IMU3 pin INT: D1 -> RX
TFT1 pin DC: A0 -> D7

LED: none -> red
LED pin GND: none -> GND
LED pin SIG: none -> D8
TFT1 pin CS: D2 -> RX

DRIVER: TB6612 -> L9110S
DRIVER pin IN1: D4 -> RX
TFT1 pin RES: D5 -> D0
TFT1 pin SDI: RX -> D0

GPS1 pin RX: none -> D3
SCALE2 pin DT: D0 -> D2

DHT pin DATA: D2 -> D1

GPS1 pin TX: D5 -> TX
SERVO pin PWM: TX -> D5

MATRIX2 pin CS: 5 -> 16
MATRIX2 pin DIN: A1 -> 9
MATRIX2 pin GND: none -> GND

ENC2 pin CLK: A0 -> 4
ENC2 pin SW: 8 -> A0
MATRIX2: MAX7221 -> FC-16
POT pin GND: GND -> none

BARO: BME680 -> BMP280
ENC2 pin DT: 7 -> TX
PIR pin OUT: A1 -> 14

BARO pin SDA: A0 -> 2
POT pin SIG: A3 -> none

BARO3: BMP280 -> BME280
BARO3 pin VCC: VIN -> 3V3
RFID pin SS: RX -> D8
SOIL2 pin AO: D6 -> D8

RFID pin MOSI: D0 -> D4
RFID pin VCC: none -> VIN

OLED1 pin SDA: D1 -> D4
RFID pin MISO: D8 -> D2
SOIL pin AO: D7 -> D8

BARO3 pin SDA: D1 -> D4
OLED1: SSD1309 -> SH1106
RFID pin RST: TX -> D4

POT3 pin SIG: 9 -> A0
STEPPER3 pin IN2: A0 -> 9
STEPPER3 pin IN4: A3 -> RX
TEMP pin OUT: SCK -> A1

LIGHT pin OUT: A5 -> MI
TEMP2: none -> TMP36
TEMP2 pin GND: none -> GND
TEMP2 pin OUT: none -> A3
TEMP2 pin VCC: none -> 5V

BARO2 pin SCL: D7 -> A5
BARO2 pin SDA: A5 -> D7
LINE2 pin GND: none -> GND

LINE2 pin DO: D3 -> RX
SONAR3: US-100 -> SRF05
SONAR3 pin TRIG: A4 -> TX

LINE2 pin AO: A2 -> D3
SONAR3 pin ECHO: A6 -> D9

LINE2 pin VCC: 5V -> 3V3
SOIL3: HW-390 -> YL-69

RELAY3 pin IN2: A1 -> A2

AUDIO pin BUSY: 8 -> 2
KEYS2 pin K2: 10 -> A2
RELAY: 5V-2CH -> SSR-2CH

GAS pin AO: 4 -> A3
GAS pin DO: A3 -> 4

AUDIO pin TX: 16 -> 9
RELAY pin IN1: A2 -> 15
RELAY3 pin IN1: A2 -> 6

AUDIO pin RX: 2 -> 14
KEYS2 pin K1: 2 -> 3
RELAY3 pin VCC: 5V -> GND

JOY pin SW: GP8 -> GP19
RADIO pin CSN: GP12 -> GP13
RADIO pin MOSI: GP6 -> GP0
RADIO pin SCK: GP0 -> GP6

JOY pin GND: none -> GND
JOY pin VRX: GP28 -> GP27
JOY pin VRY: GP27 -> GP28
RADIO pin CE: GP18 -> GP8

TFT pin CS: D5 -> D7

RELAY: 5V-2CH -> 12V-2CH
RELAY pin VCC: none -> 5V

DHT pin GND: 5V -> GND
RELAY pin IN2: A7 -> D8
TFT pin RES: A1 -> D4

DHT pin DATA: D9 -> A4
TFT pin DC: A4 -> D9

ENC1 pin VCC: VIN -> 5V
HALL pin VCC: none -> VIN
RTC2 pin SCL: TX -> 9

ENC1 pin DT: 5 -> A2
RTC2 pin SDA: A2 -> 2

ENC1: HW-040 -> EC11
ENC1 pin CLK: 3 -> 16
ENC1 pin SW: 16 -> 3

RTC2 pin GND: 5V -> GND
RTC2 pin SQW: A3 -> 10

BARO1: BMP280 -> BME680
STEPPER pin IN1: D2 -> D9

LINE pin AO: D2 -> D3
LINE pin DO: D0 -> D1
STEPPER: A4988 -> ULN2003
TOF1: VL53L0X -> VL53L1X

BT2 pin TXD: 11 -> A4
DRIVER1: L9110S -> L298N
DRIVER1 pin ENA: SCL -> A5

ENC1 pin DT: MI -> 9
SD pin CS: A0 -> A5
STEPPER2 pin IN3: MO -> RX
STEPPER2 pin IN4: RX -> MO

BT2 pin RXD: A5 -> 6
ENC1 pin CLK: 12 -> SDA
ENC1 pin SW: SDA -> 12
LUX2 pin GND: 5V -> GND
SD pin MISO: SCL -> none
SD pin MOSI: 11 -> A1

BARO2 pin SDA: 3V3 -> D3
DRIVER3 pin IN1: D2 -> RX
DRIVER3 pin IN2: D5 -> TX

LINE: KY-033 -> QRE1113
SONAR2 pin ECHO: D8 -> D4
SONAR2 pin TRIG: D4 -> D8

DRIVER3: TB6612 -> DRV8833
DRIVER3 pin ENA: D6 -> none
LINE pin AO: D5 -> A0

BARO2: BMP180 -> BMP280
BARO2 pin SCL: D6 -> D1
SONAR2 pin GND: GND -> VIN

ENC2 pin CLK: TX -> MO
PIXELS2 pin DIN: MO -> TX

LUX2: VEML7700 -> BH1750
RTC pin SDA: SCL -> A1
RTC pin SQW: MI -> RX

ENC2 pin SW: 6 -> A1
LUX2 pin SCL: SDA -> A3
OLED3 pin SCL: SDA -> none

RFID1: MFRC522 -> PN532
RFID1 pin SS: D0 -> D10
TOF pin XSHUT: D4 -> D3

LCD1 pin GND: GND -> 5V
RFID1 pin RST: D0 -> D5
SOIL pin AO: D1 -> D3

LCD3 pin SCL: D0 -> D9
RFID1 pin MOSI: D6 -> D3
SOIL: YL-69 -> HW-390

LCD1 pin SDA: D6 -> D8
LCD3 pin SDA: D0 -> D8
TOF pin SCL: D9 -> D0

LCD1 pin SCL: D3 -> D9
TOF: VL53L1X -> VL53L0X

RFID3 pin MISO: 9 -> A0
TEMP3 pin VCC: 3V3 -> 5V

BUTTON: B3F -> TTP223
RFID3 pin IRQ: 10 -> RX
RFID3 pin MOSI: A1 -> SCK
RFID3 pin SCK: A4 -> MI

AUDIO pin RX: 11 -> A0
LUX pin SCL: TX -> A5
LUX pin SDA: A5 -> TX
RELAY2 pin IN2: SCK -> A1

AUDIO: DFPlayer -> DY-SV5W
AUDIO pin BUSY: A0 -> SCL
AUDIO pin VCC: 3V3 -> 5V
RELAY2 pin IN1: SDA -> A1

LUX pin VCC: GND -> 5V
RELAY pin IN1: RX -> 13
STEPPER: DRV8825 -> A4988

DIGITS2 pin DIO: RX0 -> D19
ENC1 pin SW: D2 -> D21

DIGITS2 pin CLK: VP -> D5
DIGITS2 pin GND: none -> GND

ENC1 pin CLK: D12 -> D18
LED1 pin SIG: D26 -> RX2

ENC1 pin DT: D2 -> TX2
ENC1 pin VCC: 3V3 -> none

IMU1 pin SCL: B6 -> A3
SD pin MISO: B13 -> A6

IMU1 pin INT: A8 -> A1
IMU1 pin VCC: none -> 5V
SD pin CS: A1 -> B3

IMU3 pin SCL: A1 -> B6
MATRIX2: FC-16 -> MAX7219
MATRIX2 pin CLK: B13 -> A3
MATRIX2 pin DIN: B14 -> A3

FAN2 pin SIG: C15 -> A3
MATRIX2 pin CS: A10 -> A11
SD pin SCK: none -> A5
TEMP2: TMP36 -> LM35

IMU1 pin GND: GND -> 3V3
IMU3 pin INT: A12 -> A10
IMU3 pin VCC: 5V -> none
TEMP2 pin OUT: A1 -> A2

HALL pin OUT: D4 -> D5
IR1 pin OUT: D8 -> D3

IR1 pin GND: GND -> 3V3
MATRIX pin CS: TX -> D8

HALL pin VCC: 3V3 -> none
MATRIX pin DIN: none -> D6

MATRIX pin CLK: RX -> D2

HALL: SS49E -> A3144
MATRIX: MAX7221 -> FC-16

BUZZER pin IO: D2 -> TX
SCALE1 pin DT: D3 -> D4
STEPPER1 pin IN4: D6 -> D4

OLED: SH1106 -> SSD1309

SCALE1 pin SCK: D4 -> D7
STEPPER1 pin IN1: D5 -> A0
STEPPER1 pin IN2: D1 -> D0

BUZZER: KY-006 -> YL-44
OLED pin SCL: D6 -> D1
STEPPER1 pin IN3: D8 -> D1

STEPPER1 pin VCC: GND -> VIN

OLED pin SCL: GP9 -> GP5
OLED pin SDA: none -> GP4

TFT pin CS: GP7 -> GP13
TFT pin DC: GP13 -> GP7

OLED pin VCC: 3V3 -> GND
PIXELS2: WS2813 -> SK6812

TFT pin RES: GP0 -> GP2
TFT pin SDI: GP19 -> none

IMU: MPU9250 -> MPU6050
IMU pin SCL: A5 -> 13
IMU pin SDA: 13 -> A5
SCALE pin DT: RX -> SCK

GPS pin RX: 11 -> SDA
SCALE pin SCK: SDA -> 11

- **Exercise requirements**: Among the entries above, how many lines hold the word "BUSY"? Reply with only that number.

- **Result for this exercise**: 2